> Task requirements: Output only the lines from the line holding "pink triangle: (230, 84)" through the close of the records, exactly as they appear, with all pictures omitted.

> Extracted records:

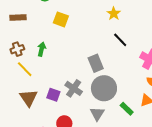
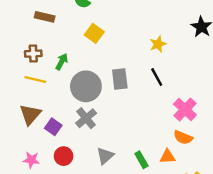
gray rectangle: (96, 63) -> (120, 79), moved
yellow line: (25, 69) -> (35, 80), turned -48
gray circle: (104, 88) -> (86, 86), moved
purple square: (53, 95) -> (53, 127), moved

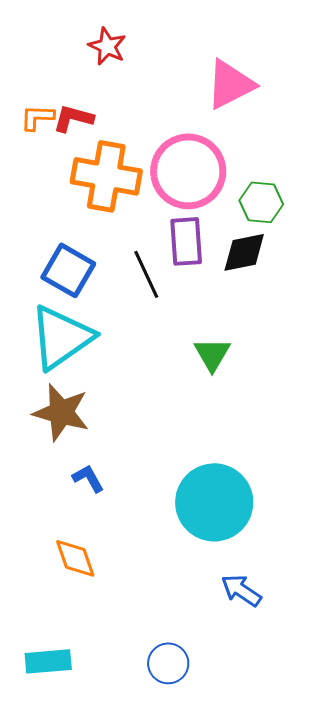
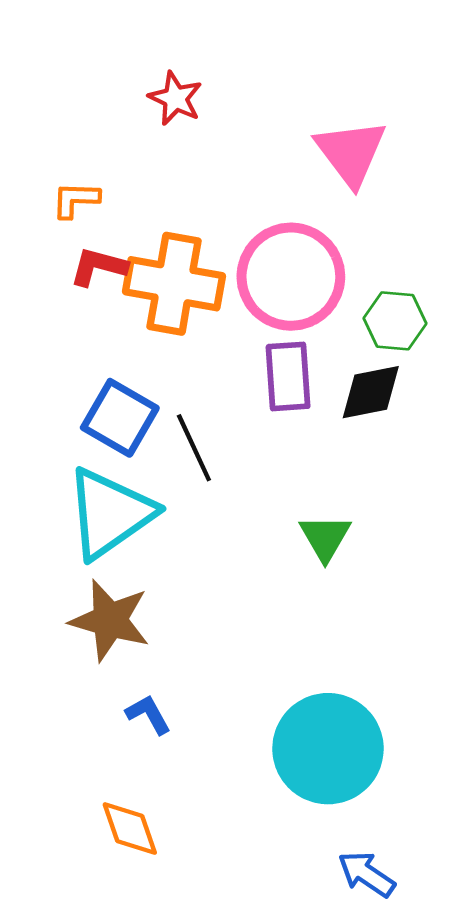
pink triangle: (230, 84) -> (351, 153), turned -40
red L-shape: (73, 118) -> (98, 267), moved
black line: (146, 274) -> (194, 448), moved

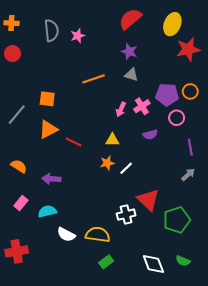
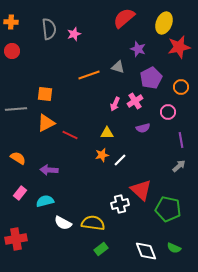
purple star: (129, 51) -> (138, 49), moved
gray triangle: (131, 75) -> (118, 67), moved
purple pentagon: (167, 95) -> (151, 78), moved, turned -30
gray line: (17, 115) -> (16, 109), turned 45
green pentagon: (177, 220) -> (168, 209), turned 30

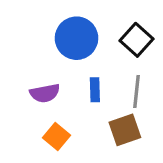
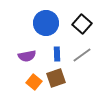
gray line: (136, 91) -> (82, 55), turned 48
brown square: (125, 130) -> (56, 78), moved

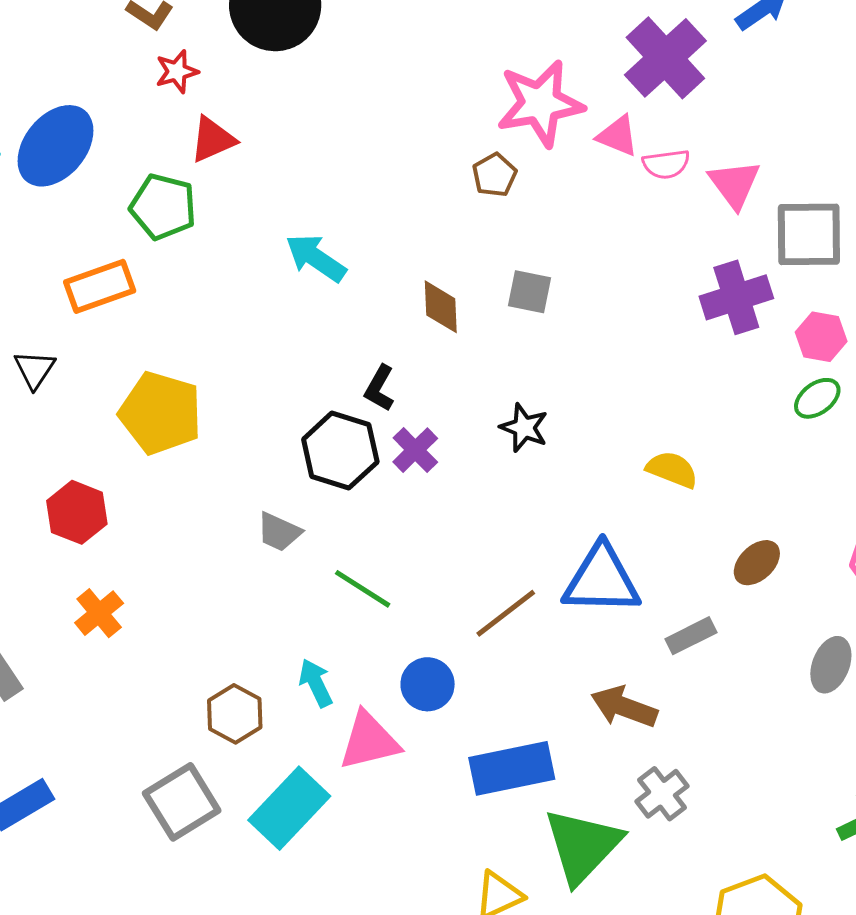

> Worked solution:
pink triangle: (230, 84) -> (351, 153), turned -40
red L-shape: (73, 118) -> (98, 267), moved
black line: (146, 274) -> (194, 448), moved

purple star: (129, 51) -> (138, 49), moved
gray triangle: (131, 75) -> (118, 67), moved
purple pentagon: (167, 95) -> (151, 78), moved, turned -30
gray line: (17, 115) -> (16, 109), turned 45
green pentagon: (177, 220) -> (168, 209), turned 30

gray line: (136, 91) -> (82, 55), turned 48
brown square: (125, 130) -> (56, 78), moved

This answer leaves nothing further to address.